• EXERCISE DESCRIPTION
Could you repeat, word for word, every line from the one containing "U103 pin FB: +12V -> GND" through the final line of the records below, and nothing else?

• DATA SUPPLIED
- - - -

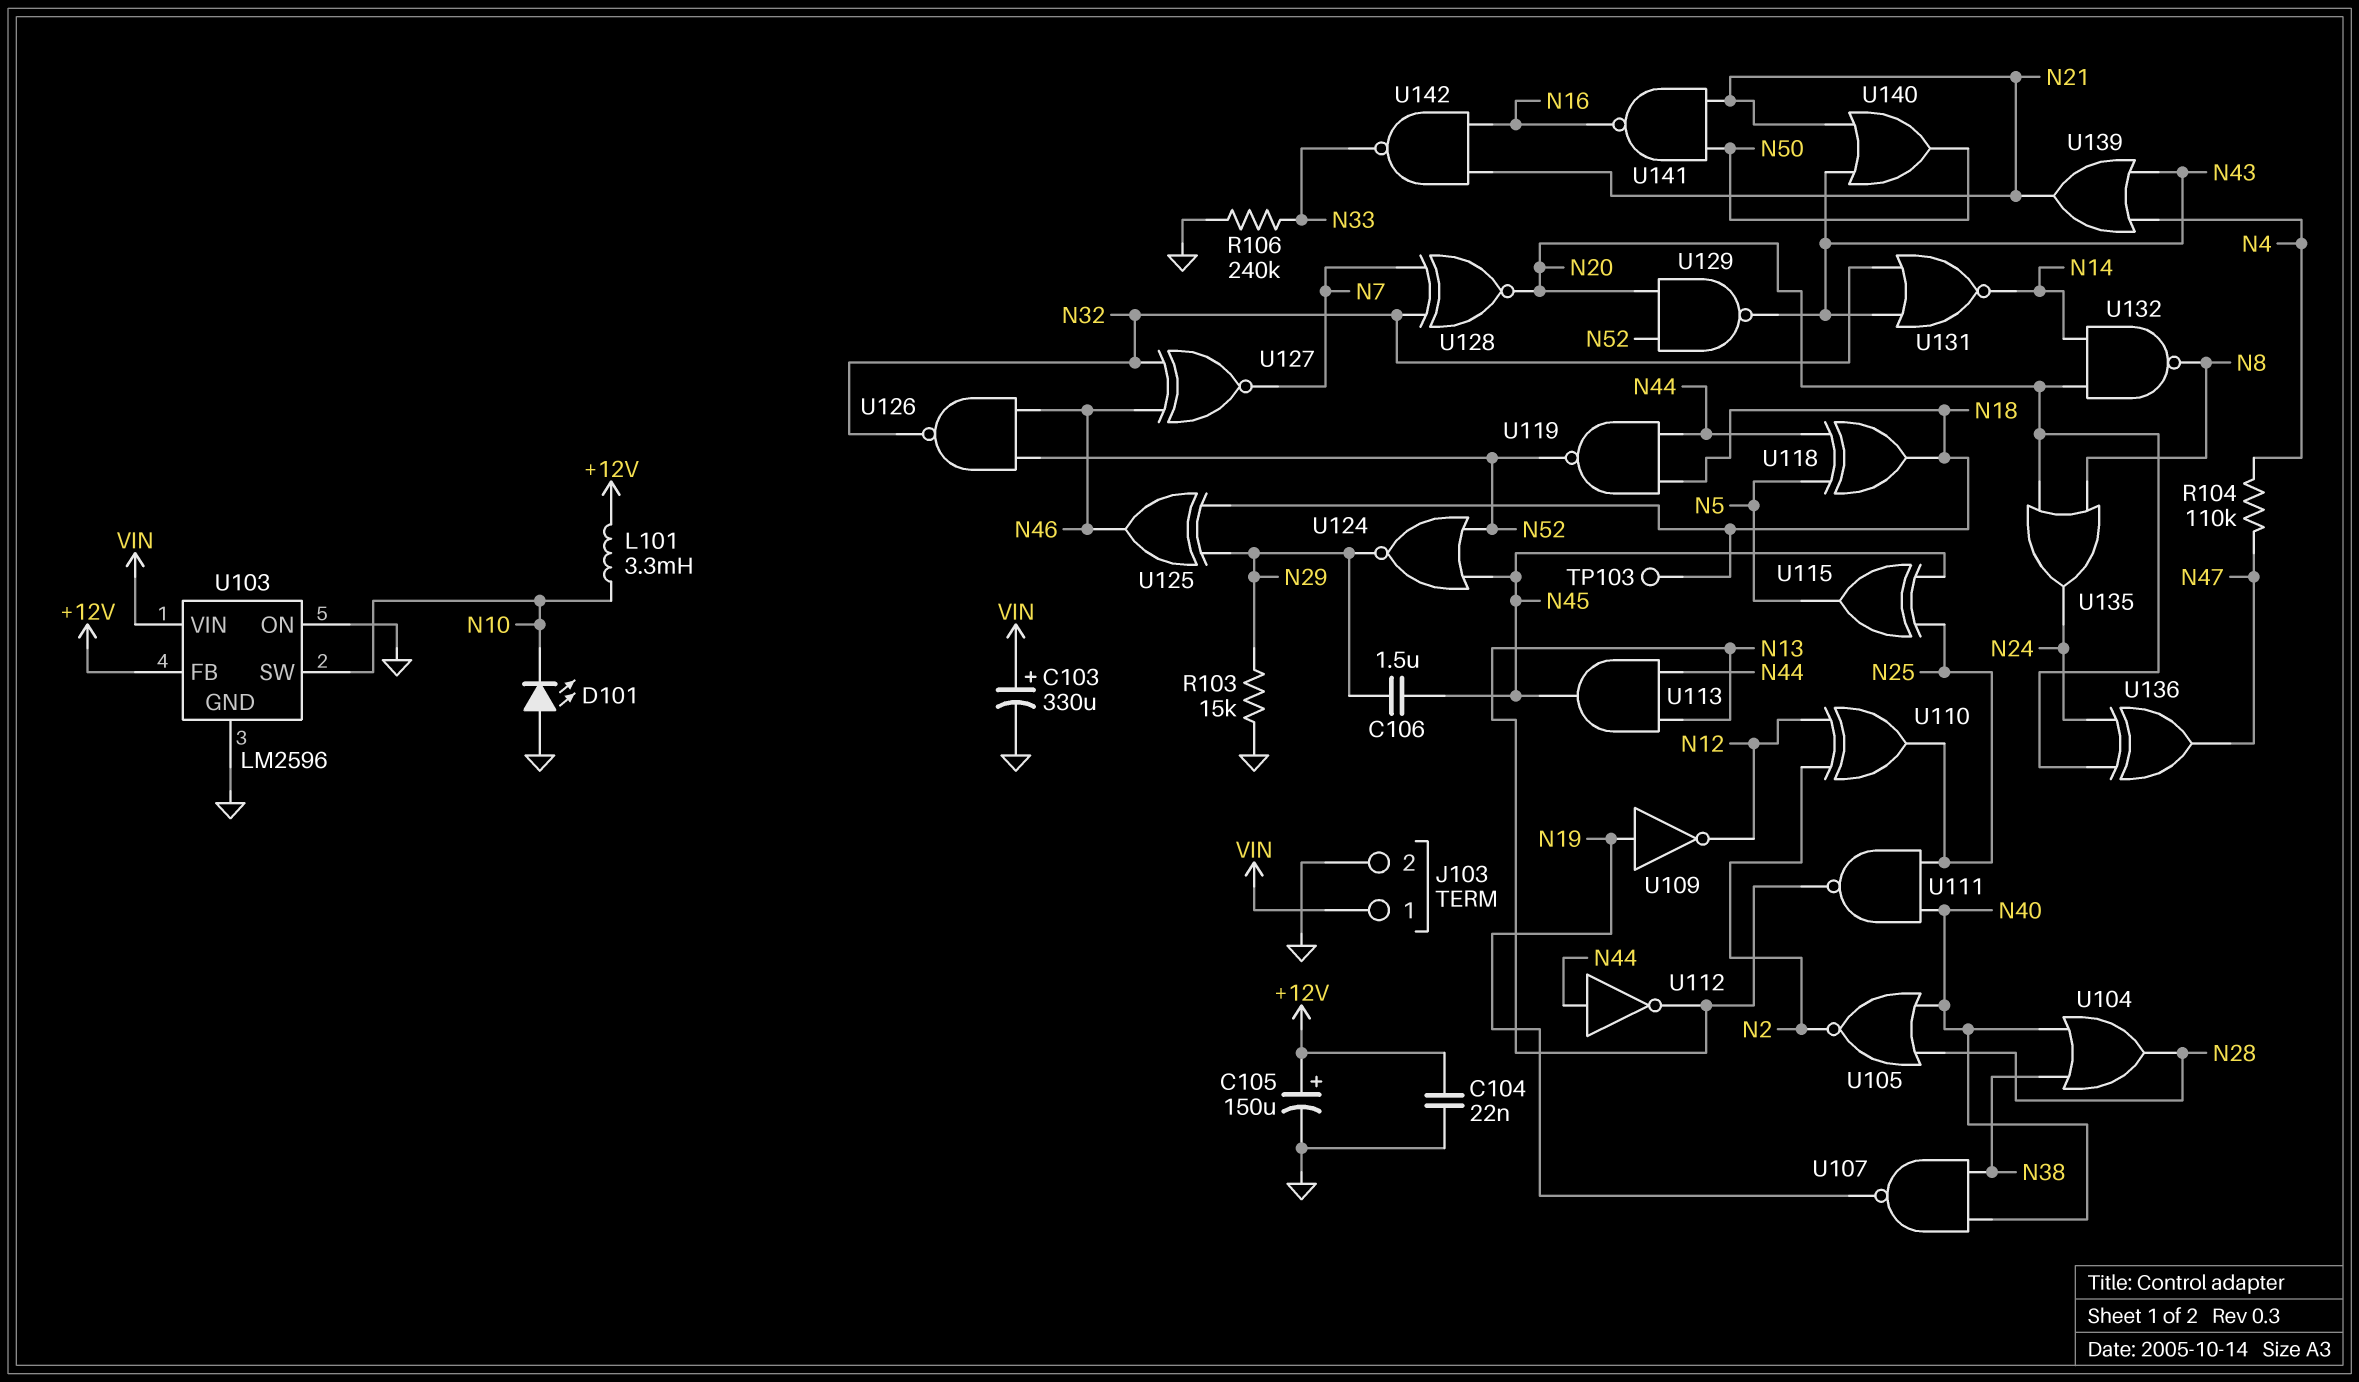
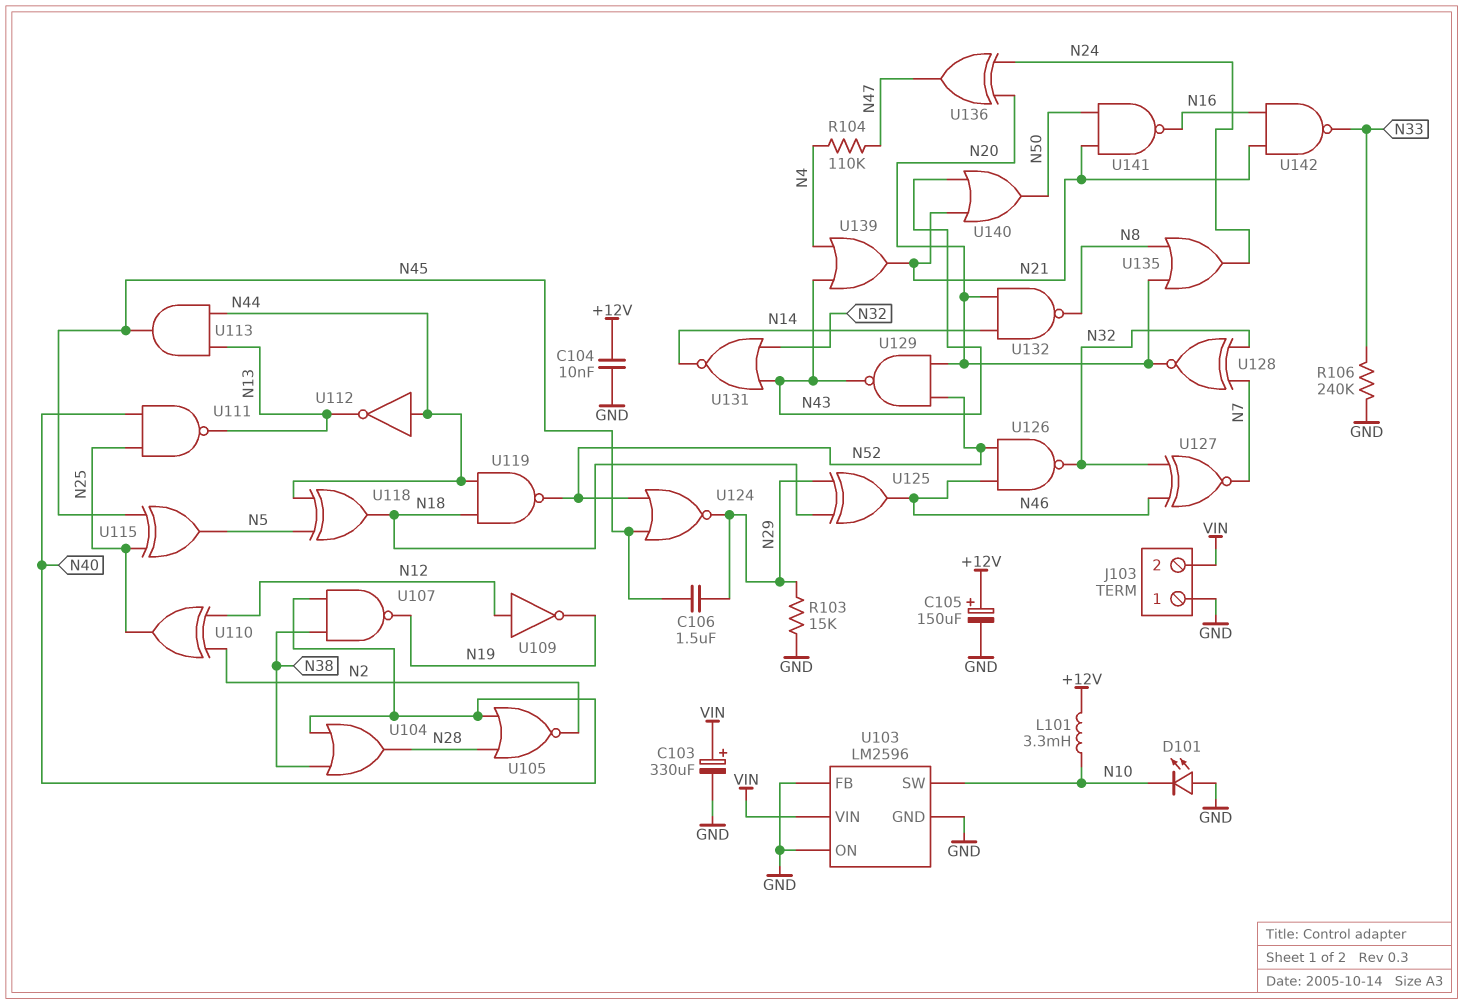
C104: 22nF (+12V, GND) -> 10nF (+12V, GND)
J103 pin 1: VIN -> GND
J103 pin 2: GND -> VIN
TP103: test point (N18) -> none
U103 pin FB: +12V -> GND
U109: NOT (in N19, out N12) -> NOT (in N12, out N19)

- - - -

• EXERCISE OUTPUT
U103 pin FB: +12V -> GND
U109: NOT (in N19, out N12) -> NOT (in N12, out N19)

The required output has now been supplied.